> **ASSIGNED TASK**
Among the lines below, take the one holding "C206: 47nF (DGND, N_27) -> 47uF (DGND, N_27)", the one holding "U204 pin GND: DGND -> +5V", and all lines between them. Set them down exactly.

*** DATA SUPPLIED Section Begins ***

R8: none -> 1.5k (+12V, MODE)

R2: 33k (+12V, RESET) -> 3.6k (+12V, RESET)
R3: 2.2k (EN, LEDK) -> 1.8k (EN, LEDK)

*** DATA SUPPLIED Section Ends ***
*** DATA SUPPLIED Section Begins ***

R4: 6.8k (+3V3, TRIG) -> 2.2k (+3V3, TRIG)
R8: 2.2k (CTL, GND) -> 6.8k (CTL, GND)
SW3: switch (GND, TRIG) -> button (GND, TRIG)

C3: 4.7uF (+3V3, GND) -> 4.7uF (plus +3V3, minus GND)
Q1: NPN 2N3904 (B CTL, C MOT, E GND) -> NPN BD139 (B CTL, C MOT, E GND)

*** DATA SUPPLIED Section Ends ***
*** DATA SUPPLIED Section Begins ***

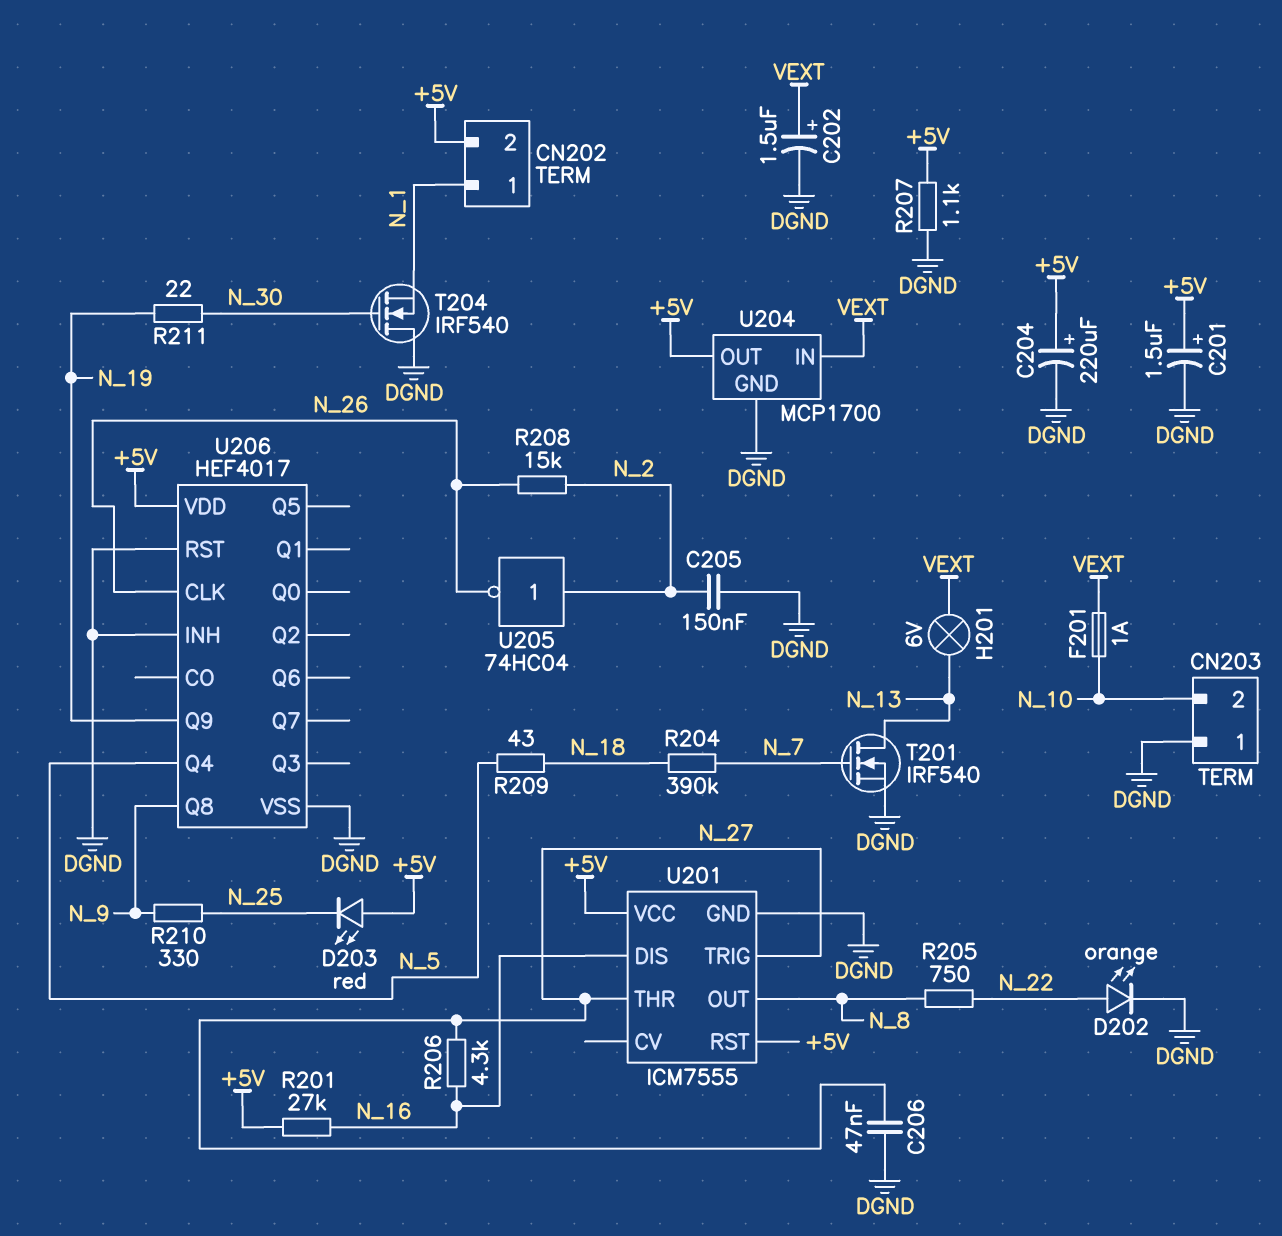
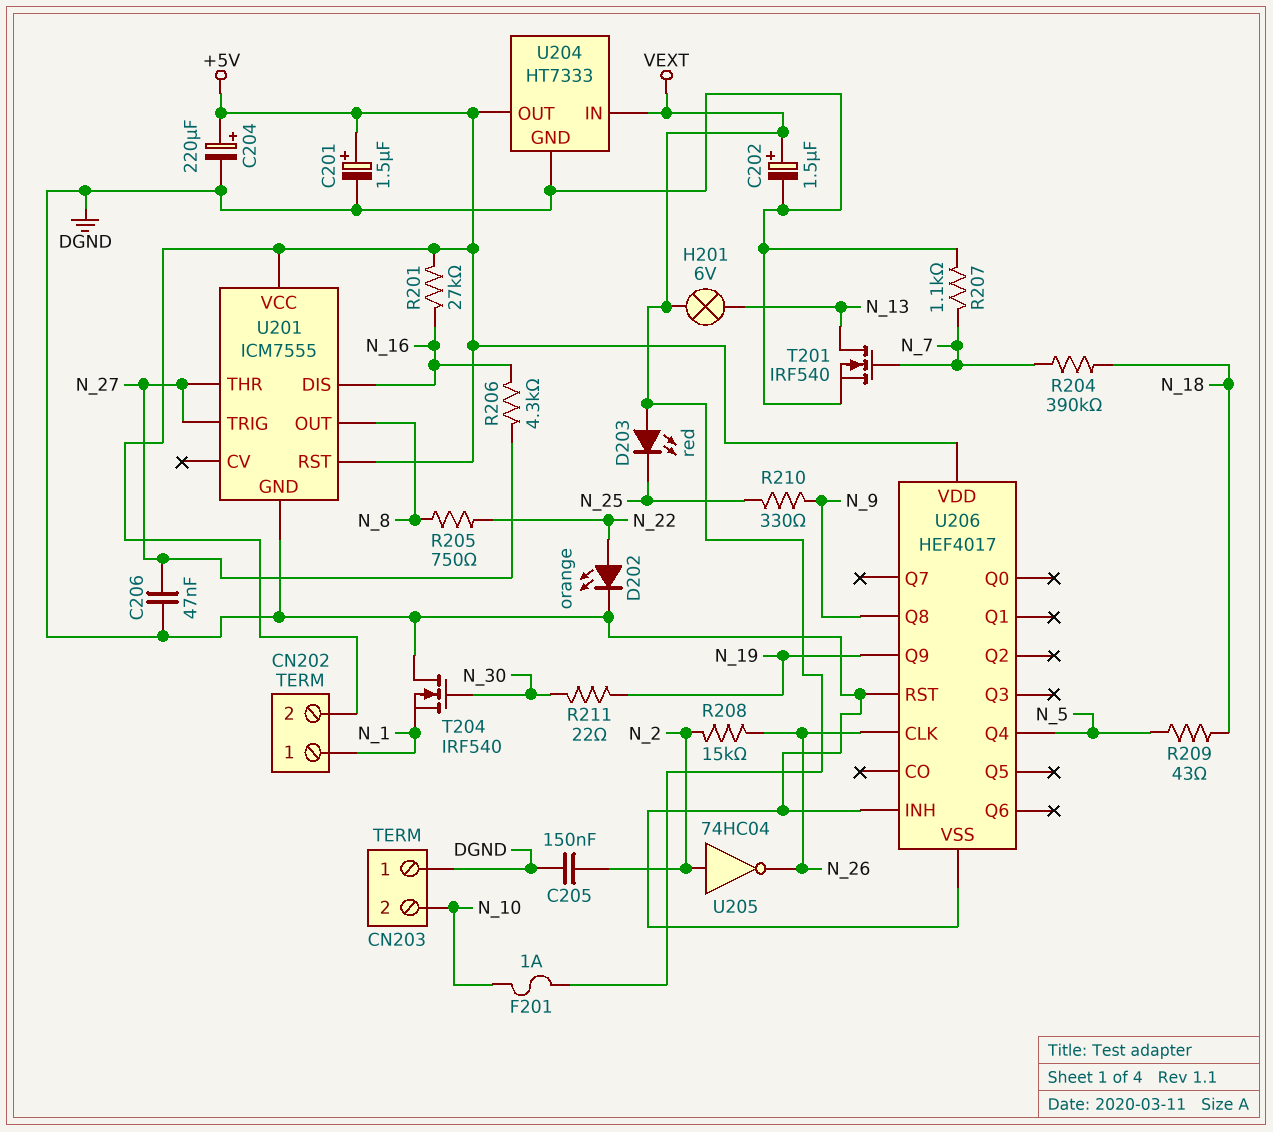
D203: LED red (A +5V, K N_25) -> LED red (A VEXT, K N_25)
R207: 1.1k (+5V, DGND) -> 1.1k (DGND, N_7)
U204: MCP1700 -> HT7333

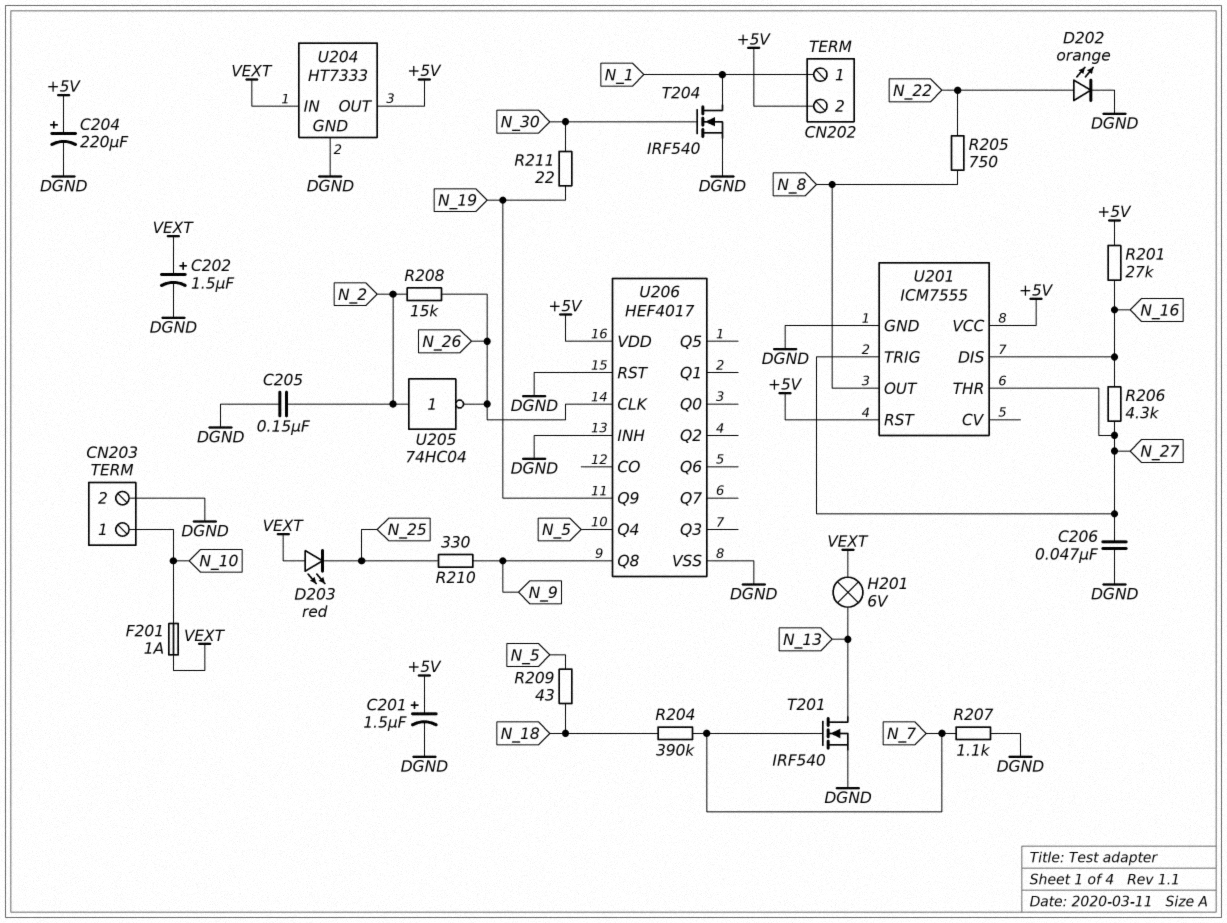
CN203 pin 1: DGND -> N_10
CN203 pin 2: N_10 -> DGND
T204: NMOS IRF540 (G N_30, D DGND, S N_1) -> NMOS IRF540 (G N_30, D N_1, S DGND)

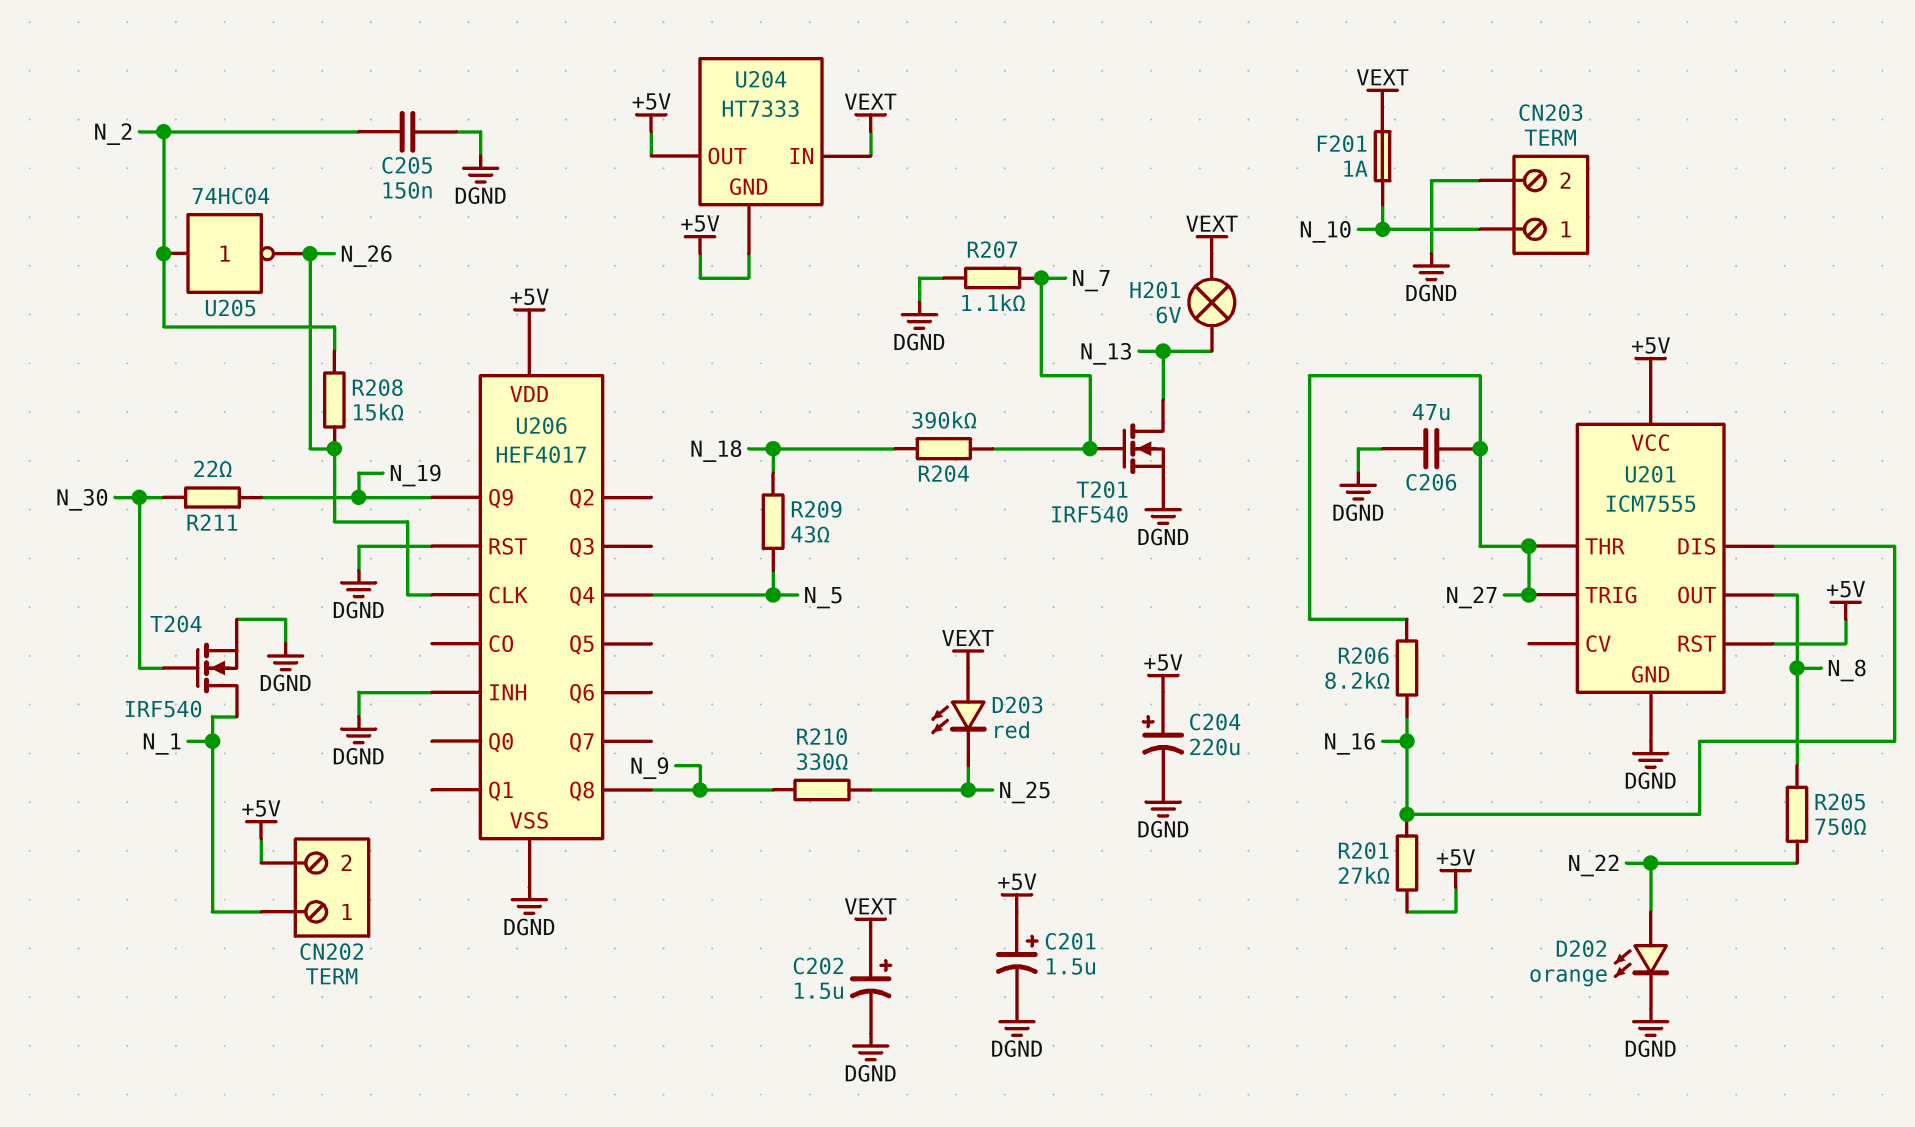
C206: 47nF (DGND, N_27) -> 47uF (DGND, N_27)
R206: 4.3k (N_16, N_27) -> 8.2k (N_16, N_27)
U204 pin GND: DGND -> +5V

*** DATA SUPPLIED Section Ends ***

> **THE COMPLETED TASK**
C206: 47nF (DGND, N_27) -> 47uF (DGND, N_27)
R206: 4.3k (N_16, N_27) -> 8.2k (N_16, N_27)
U204 pin GND: DGND -> +5V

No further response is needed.